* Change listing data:
━━━━━━━━

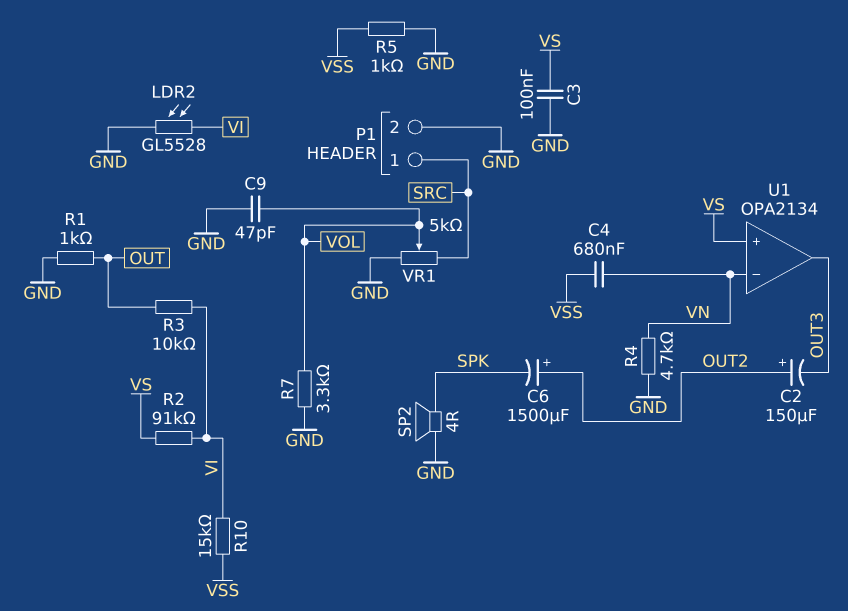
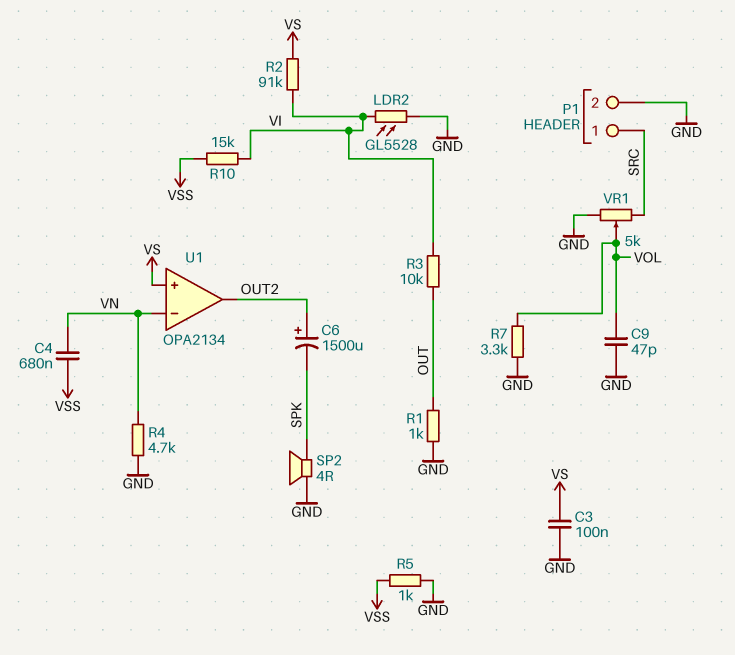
C2: 150uF (plus OUT2, minus OUT3) -> none
U1 pin out: OUT3 -> OUT2

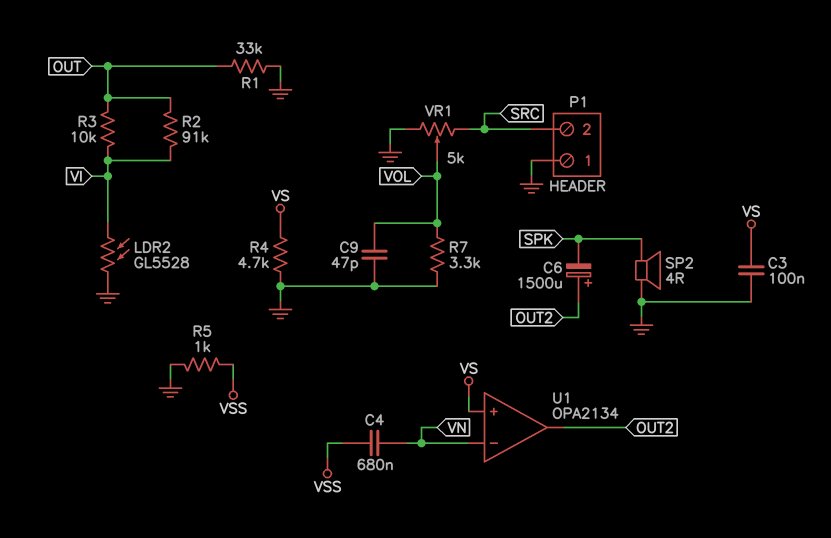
P1 pin 1: SRC -> GND
P1 pin 2: GND -> SRC
R1: 1k (GND, OUT) -> 33k (GND, OUT)
R2: 91k (VI, VS) -> 91k (OUT, VI)
R4: 4.7k (GND, VN) -> 4.7k (GND, VS)
R10: 15k (VI, VSS) -> none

━━━━━━━━

* Work task: Take the line with "R2: 91k (VI, VS) -> 91k (OUT, VI)" and every line after it in the data, and please reproduce them exactly, leaving out all other lines.

* Final answer:
R2: 91k (VI, VS) -> 91k (OUT, VI)
R4: 4.7k (GND, VN) -> 4.7k (GND, VS)
R10: 15k (VI, VSS) -> none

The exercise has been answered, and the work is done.